### Supplied data
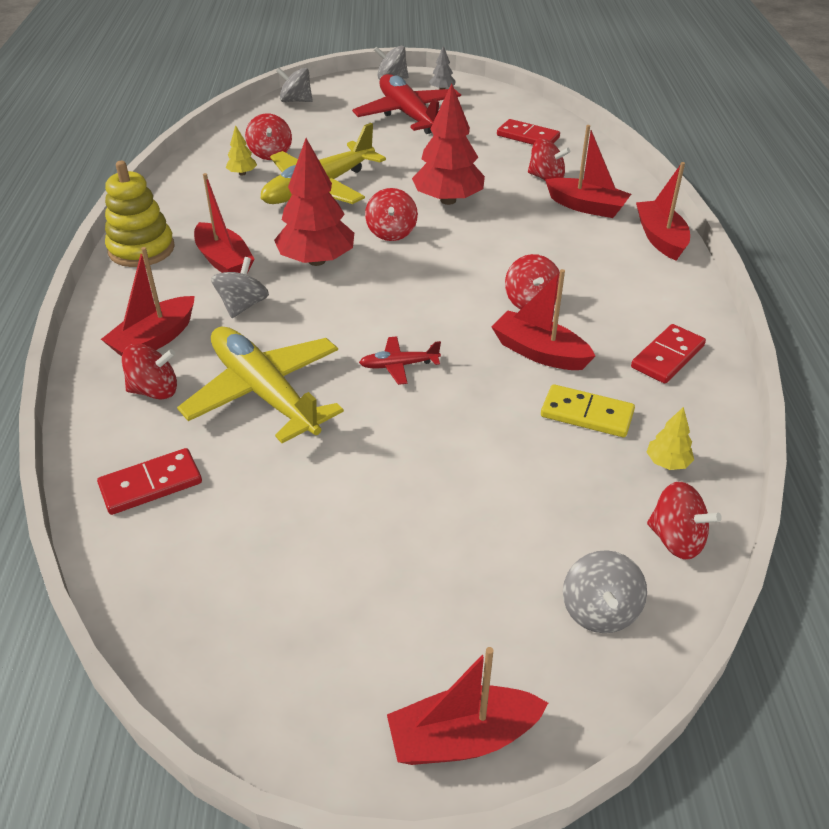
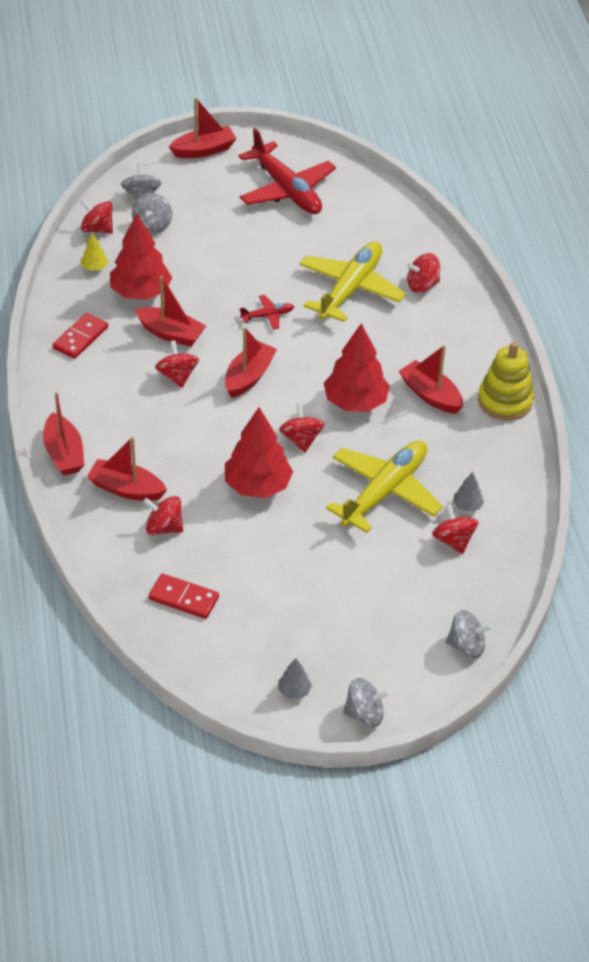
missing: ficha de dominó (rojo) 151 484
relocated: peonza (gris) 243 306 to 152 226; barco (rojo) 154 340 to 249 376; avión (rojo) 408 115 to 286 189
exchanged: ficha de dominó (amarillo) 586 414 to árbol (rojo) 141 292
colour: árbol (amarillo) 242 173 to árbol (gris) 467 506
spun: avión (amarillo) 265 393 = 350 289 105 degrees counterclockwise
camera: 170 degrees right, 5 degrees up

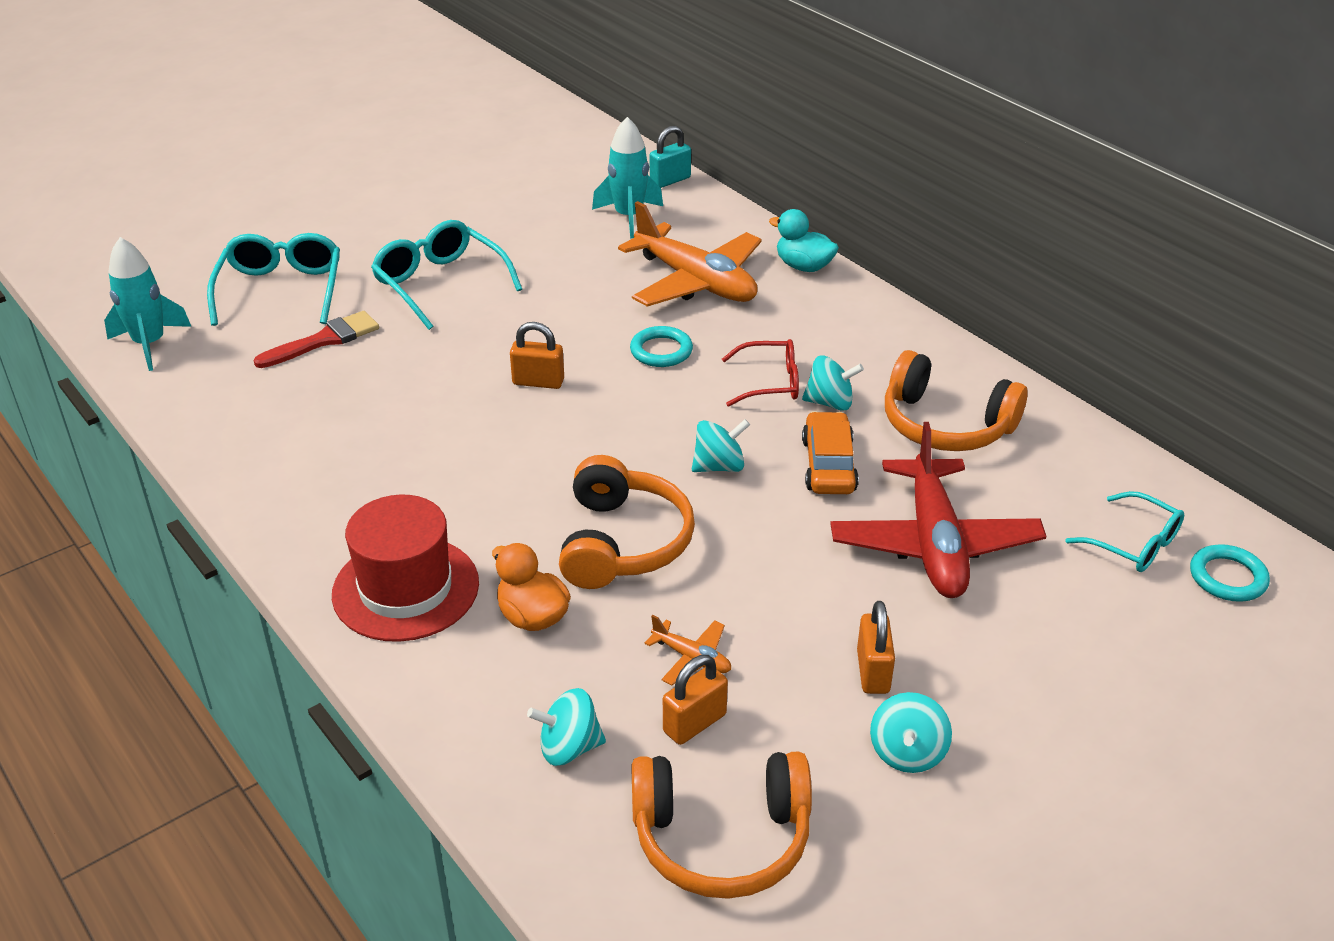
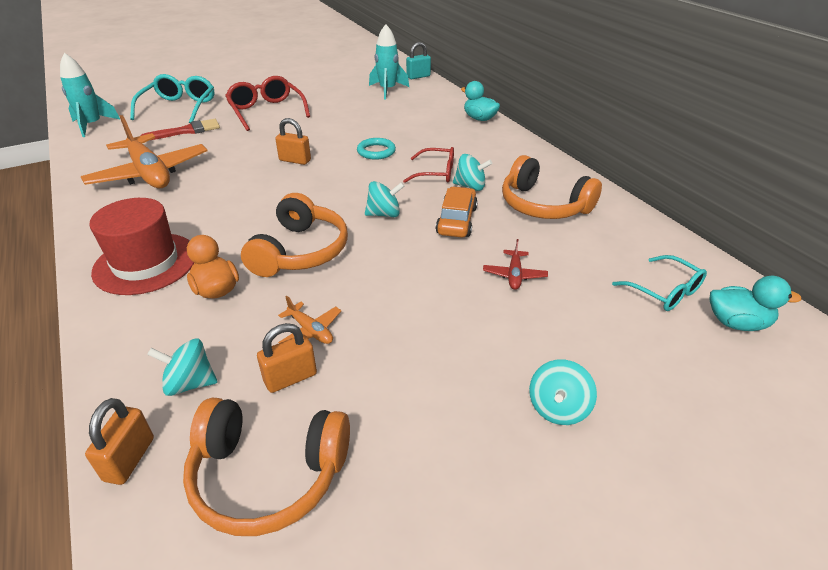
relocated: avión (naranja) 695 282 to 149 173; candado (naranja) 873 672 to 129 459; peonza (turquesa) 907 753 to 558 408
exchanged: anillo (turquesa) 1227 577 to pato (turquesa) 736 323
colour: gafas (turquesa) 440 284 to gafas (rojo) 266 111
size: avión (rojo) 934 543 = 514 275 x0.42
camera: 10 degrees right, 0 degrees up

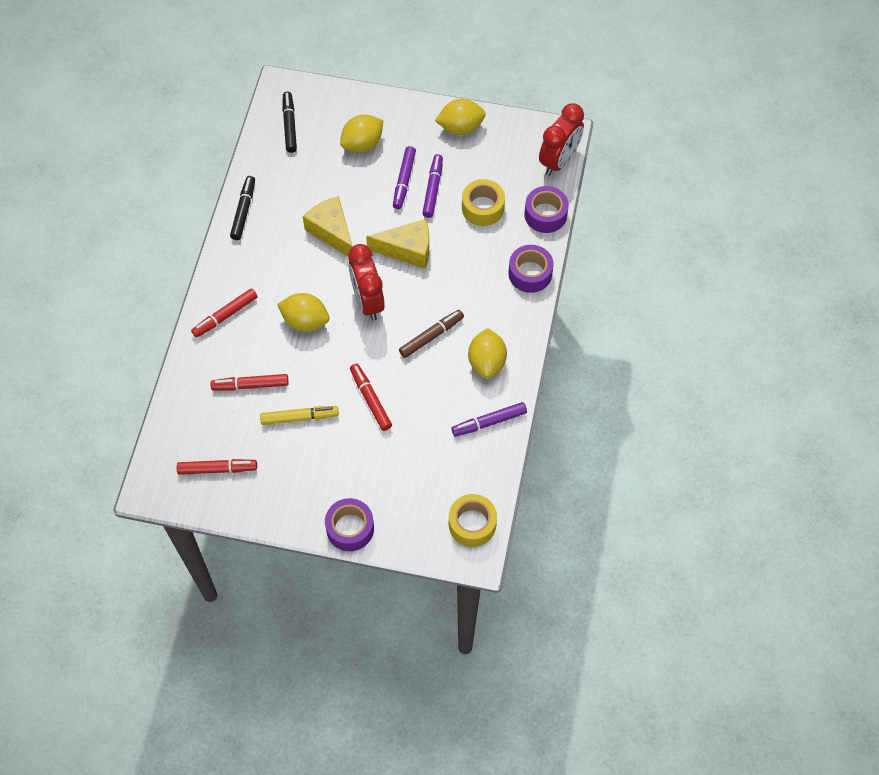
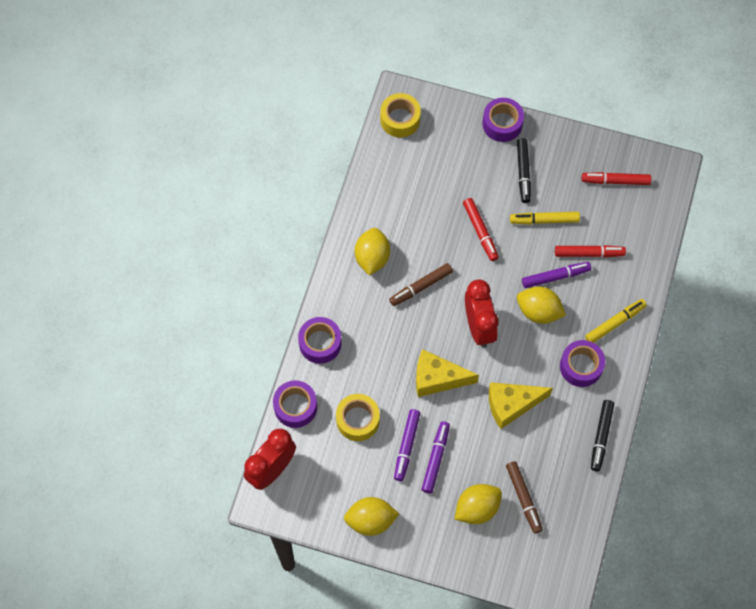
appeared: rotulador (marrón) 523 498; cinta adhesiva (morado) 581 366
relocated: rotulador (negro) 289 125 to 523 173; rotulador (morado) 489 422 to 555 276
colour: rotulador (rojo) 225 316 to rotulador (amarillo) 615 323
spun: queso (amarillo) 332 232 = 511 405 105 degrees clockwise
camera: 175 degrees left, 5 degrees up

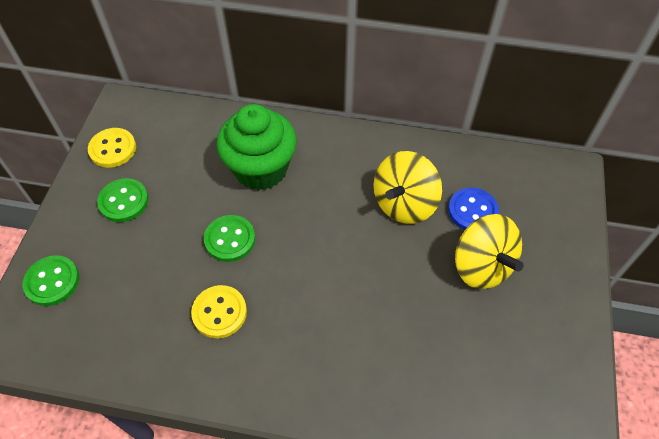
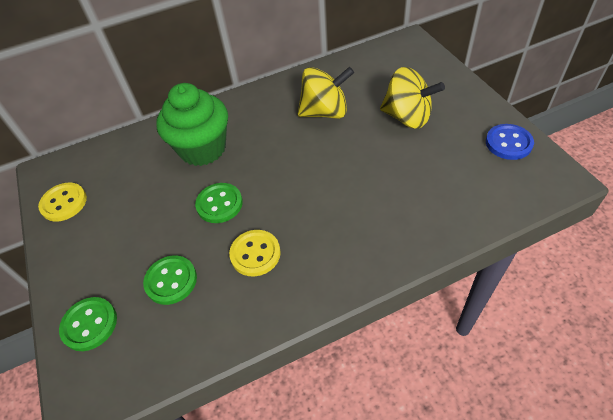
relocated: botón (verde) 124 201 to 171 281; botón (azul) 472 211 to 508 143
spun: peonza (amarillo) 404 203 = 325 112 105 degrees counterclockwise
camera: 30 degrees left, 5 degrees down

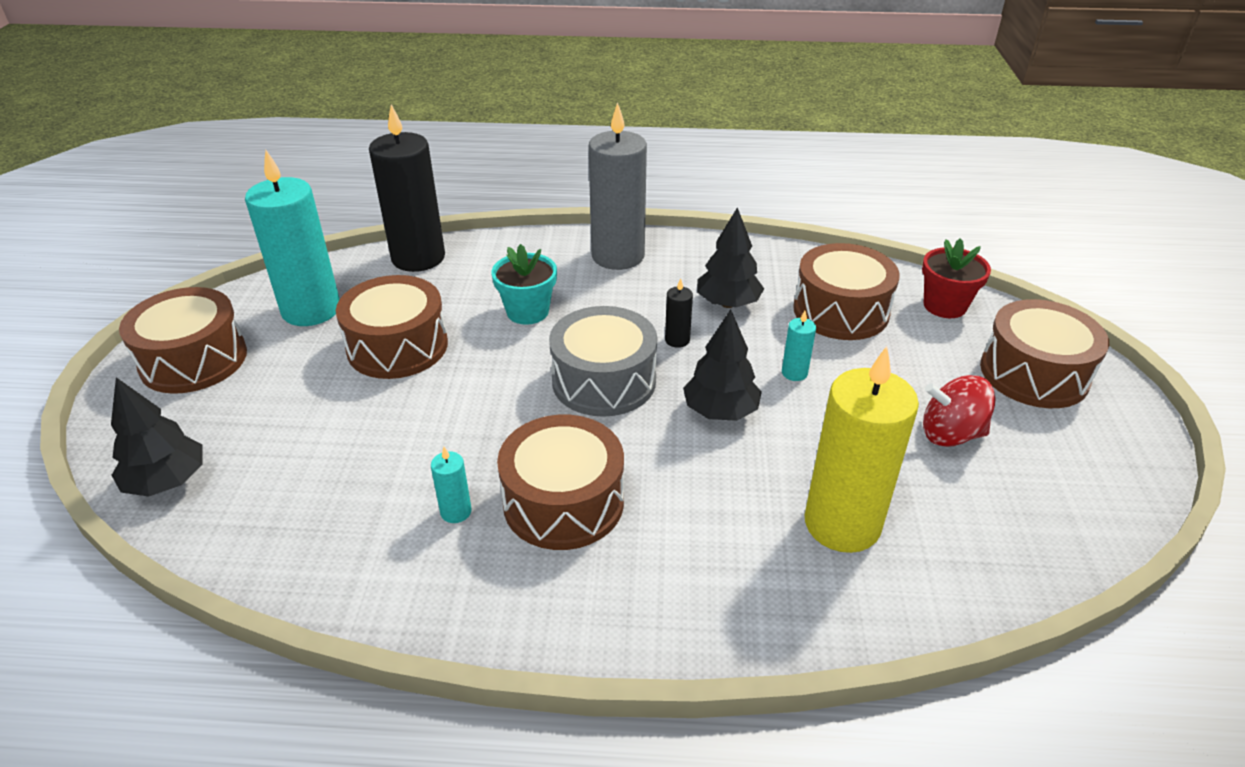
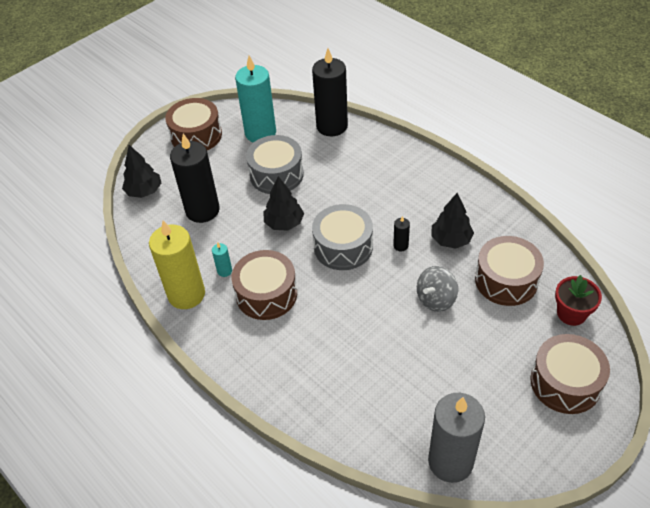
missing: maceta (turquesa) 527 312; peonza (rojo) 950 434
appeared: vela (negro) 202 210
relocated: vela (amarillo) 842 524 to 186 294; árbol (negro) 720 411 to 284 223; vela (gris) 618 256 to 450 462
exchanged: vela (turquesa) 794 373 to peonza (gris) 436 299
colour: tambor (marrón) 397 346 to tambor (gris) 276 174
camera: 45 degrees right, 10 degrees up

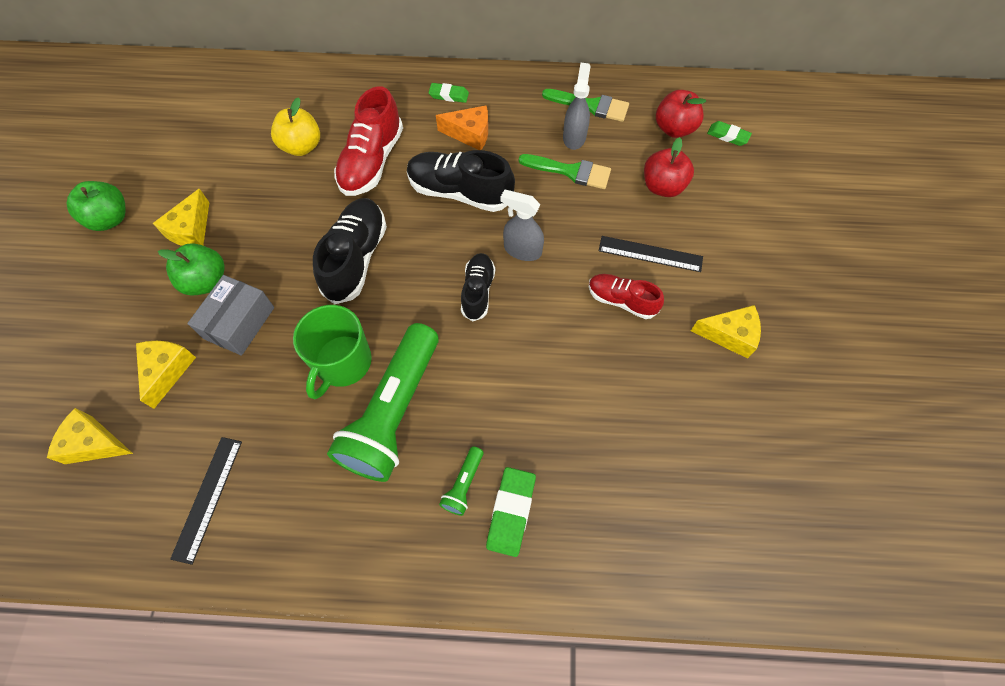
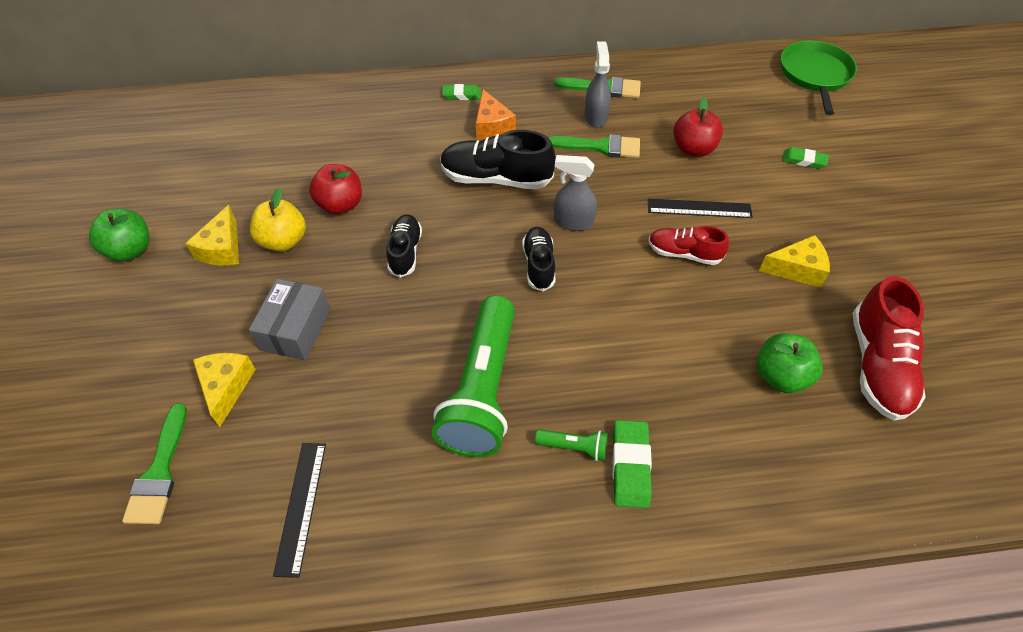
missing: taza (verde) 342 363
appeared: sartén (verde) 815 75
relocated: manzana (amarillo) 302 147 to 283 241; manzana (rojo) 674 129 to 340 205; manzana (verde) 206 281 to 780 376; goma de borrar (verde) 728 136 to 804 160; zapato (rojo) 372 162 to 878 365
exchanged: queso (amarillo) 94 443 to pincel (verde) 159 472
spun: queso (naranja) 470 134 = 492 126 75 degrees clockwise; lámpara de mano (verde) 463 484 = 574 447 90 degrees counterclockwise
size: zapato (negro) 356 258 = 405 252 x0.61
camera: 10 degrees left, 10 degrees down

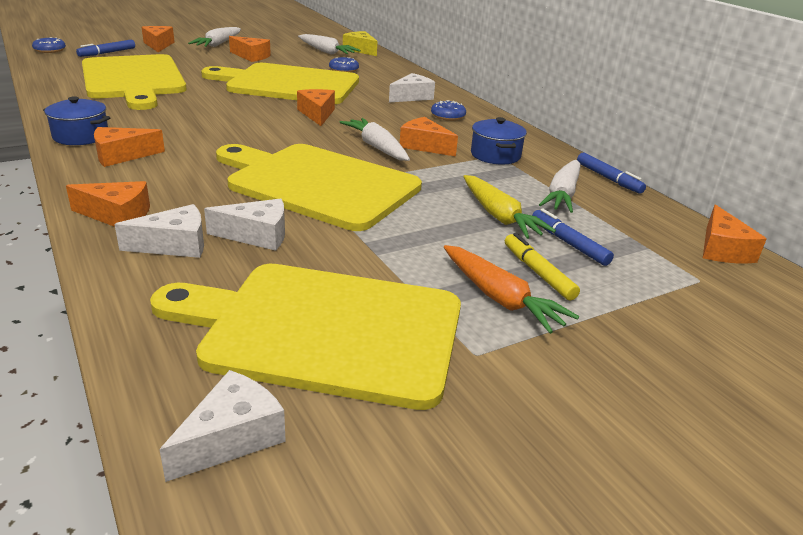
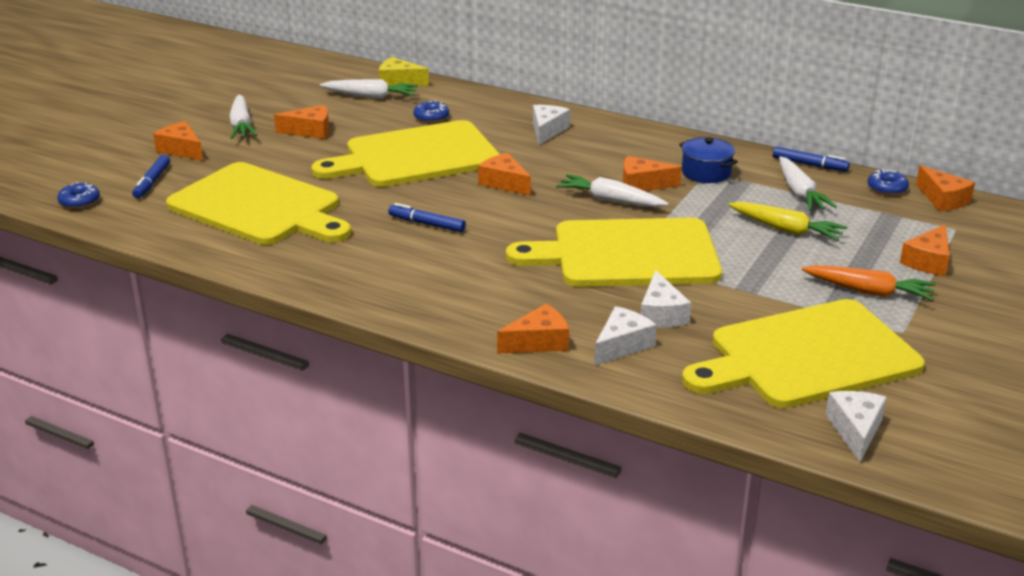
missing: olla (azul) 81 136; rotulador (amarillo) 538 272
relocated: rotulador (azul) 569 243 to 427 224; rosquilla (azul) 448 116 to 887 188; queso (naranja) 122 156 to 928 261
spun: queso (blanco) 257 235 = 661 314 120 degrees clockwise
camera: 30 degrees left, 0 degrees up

### Brief
Check each line of the listing above. Copy the ones with the word "dominó".

### Solution
missing: ficha de dominó (rojo) 151 484
exchanged: ficha de dominó (amarillo) 586 414 to árbol (rojo) 141 292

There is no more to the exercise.